DIRECTIONS FOR THIS TASK:
For this exercise, transcribe all the records below exactly.

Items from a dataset
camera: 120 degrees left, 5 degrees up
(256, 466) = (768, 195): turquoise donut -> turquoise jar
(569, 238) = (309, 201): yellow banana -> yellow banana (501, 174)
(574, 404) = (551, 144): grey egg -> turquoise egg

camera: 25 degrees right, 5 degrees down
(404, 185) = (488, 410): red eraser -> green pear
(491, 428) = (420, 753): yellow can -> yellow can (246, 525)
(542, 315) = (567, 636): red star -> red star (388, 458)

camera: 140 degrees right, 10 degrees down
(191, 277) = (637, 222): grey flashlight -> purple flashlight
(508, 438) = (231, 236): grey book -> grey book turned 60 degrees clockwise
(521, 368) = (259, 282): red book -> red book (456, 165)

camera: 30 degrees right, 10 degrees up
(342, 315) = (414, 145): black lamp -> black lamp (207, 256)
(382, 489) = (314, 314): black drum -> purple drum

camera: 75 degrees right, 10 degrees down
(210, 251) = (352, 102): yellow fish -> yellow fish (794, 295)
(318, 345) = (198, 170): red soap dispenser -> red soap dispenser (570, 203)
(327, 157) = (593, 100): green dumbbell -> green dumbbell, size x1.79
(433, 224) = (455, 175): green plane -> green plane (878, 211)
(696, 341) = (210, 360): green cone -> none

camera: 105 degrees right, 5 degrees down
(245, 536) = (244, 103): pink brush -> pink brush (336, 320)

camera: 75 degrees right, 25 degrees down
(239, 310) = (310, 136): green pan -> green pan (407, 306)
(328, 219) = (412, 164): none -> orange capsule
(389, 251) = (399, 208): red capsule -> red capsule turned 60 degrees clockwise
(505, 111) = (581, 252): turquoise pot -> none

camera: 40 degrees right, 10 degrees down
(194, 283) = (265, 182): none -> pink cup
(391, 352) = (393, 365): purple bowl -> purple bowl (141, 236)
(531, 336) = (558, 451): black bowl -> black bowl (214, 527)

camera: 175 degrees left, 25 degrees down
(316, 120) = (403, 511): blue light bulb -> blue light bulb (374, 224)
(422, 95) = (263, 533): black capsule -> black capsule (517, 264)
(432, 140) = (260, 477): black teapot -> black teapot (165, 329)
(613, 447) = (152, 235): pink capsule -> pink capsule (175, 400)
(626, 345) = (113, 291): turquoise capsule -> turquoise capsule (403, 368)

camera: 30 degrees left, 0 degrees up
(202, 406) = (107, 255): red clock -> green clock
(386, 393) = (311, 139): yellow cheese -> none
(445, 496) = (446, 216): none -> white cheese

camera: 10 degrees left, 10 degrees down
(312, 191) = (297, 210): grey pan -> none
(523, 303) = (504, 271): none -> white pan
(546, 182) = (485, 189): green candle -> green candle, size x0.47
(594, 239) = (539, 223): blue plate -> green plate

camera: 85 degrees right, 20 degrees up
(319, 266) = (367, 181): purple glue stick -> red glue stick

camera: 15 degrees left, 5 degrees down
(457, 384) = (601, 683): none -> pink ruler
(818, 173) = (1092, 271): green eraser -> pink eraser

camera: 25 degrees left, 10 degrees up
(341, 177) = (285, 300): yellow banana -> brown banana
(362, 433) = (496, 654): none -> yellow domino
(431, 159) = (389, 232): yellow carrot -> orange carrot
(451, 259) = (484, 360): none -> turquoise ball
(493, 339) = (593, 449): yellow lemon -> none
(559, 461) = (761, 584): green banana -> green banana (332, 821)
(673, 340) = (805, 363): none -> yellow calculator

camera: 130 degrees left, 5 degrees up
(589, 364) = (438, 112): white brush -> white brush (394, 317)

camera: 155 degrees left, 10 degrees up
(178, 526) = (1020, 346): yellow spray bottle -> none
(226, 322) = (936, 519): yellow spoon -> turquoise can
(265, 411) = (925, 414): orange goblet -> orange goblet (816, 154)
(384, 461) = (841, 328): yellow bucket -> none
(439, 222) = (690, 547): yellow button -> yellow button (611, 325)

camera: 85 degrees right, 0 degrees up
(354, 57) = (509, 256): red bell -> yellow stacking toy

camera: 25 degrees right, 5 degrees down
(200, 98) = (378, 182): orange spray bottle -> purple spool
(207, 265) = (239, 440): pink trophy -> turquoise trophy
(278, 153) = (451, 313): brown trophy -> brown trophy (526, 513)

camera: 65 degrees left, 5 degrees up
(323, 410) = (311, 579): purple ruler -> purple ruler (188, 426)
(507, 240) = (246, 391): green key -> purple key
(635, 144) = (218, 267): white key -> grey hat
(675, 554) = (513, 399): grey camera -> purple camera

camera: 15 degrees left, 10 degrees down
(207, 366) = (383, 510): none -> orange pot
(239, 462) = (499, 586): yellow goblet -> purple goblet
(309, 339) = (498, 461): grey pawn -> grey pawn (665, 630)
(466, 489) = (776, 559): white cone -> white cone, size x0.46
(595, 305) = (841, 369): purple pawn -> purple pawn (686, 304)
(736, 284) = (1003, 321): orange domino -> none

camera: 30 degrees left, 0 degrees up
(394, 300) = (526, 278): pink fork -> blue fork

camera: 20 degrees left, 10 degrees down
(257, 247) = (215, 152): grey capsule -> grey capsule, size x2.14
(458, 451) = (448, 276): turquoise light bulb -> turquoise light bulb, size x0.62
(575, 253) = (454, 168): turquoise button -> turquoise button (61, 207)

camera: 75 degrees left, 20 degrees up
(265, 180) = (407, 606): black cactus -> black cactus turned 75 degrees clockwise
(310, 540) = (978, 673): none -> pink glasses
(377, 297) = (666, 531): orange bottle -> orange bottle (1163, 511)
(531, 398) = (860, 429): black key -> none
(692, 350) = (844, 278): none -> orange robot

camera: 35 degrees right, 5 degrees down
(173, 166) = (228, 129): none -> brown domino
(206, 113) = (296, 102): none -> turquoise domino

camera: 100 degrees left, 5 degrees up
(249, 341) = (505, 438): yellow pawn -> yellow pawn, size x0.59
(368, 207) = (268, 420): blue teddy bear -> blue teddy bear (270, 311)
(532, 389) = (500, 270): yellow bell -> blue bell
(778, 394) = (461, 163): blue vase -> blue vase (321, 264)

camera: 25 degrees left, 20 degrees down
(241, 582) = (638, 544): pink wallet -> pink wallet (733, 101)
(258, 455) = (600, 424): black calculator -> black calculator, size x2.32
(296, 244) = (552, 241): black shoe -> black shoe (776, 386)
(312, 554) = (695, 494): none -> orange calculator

FINISHED EXERCISE:
camera: 120 degrees left, 5 degrees up
(256, 466) = (768, 195): turquoise donut -> turquoise jar
(569, 238) = (309, 201): yellow banana -> yellow banana (501, 174)
(574, 404) = (551, 144): grey egg -> turquoise egg

camera: 25 degrees right, 5 degrees down
(404, 185) = (488, 410): red eraser -> green pear
(491, 428) = (420, 753): yellow can -> yellow can (246, 525)
(542, 315) = (567, 636): red star -> red star (388, 458)

camera: 140 degrees right, 10 degrees down
(191, 277) = (637, 222): grey flashlight -> purple flashlight
(508, 438) = (231, 236): grey book -> grey book turned 60 degrees clockwise
(521, 368) = (259, 282): red book -> red book (456, 165)

camera: 30 degrees right, 10 degrees up
(342, 315) = (414, 145): black lamp -> black lamp (207, 256)
(382, 489) = (314, 314): black drum -> purple drum

camera: 75 degrees right, 10 degrees down
(210, 251) = (352, 102): yellow fish -> yellow fish (794, 295)
(318, 345) = (198, 170): red soap dispenser -> red soap dispenser (570, 203)
(327, 157) = (593, 100): green dumbbell -> green dumbbell, size x1.79
(433, 224) = (455, 175): green plane -> green plane (878, 211)
(696, 341) = (210, 360): green cone -> none

camera: 105 degrees right, 5 degrees down
(245, 536) = (244, 103): pink brush -> pink brush (336, 320)

camera: 75 degrees right, 25 degrees down
(239, 310) = (310, 136): green pan -> green pan (407, 306)
(328, 219) = (412, 164): none -> orange capsule
(389, 251) = (399, 208): red capsule -> red capsule turned 60 degrees clockwise
(505, 111) = (581, 252): turquoise pot -> none

camera: 40 degrees right, 10 degrees down
(194, 283) = (265, 182): none -> pink cup
(391, 352) = (393, 365): purple bowl -> purple bowl (141, 236)
(531, 336) = (558, 451): black bowl -> black bowl (214, 527)

camera: 175 degrees left, 25 degrees down
(316, 120) = (403, 511): blue light bulb -> blue light bulb (374, 224)
(422, 95) = (263, 533): black capsule -> black capsule (517, 264)
(432, 140) = (260, 477): black teapot -> black teapot (165, 329)
(613, 447) = (152, 235): pink capsule -> pink capsule (175, 400)
(626, 345) = (113, 291): turquoise capsule -> turquoise capsule (403, 368)

camera: 30 degrees left, 0 degrees up
(202, 406) = (107, 255): red clock -> green clock
(386, 393) = (311, 139): yellow cheese -> none
(445, 496) = (446, 216): none -> white cheese

camera: 10 degrees left, 10 degrees down
(312, 191) = (297, 210): grey pan -> none
(523, 303) = (504, 271): none -> white pan
(546, 182) = (485, 189): green candle -> green candle, size x0.47
(594, 239) = (539, 223): blue plate -> green plate

camera: 85 degrees right, 20 degrees up
(319, 266) = (367, 181): purple glue stick -> red glue stick

camera: 15 degrees left, 5 degrees down
(457, 384) = (601, 683): none -> pink ruler
(818, 173) = (1092, 271): green eraser -> pink eraser

camera: 25 degrees left, 10 degrees up
(341, 177) = (285, 300): yellow banana -> brown banana
(362, 433) = (496, 654): none -> yellow domino
(431, 159) = (389, 232): yellow carrot -> orange carrot
(451, 259) = (484, 360): none -> turquoise ball
(493, 339) = (593, 449): yellow lemon -> none
(559, 461) = (761, 584): green banana -> green banana (332, 821)
(673, 340) = (805, 363): none -> yellow calculator

camera: 130 degrees left, 5 degrees up
(589, 364) = (438, 112): white brush -> white brush (394, 317)

camera: 155 degrees left, 10 degrees up
(178, 526) = (1020, 346): yellow spray bottle -> none
(226, 322) = (936, 519): yellow spoon -> turquoise can
(265, 411) = (925, 414): orange goblet -> orange goblet (816, 154)
(384, 461) = (841, 328): yellow bucket -> none
(439, 222) = (690, 547): yellow button -> yellow button (611, 325)

camera: 85 degrees right, 0 degrees up
(354, 57) = (509, 256): red bell -> yellow stacking toy

camera: 25 degrees right, 5 degrees down
(200, 98) = (378, 182): orange spray bottle -> purple spool
(207, 265) = (239, 440): pink trophy -> turquoise trophy
(278, 153) = (451, 313): brown trophy -> brown trophy (526, 513)

camera: 65 degrees left, 5 degrees up
(323, 410) = (311, 579): purple ruler -> purple ruler (188, 426)
(507, 240) = (246, 391): green key -> purple key
(635, 144) = (218, 267): white key -> grey hat
(675, 554) = (513, 399): grey camera -> purple camera

camera: 15 degrees left, 10 degrees down
(207, 366) = (383, 510): none -> orange pot
(239, 462) = (499, 586): yellow goblet -> purple goblet
(309, 339) = (498, 461): grey pawn -> grey pawn (665, 630)
(466, 489) = (776, 559): white cone -> white cone, size x0.46
(595, 305) = (841, 369): purple pawn -> purple pawn (686, 304)
(736, 284) = (1003, 321): orange domino -> none

camera: 30 degrees left, 0 degrees up
(394, 300) = (526, 278): pink fork -> blue fork

camera: 20 degrees left, 10 degrees down
(257, 247) = (215, 152): grey capsule -> grey capsule, size x2.14
(458, 451) = (448, 276): turquoise light bulb -> turquoise light bulb, size x0.62
(575, 253) = (454, 168): turquoise button -> turquoise button (61, 207)

camera: 75 degrees left, 20 degrees up
(265, 180) = (407, 606): black cactus -> black cactus turned 75 degrees clockwise
(310, 540) = (978, 673): none -> pink glasses
(377, 297) = (666, 531): orange bottle -> orange bottle (1163, 511)
(531, 398) = (860, 429): black key -> none
(692, 350) = (844, 278): none -> orange robot

camera: 35 degrees right, 5 degrees down
(173, 166) = (228, 129): none -> brown domino
(206, 113) = (296, 102): none -> turquoise domino

camera: 100 degrees left, 5 degrees up
(249, 341) = (505, 438): yellow pawn -> yellow pawn, size x0.59
(368, 207) = (268, 420): blue teddy bear -> blue teddy bear (270, 311)
(532, 389) = (500, 270): yellow bell -> blue bell
(778, 394) = (461, 163): blue vase -> blue vase (321, 264)

camera: 25 degrees left, 20 degrees down
(241, 582) = (638, 544): pink wallet -> pink wallet (733, 101)
(258, 455) = (600, 424): black calculator -> black calculator, size x2.32
(296, 244) = (552, 241): black shoe -> black shoe (776, 386)
(312, 554) = (695, 494): none -> orange calculator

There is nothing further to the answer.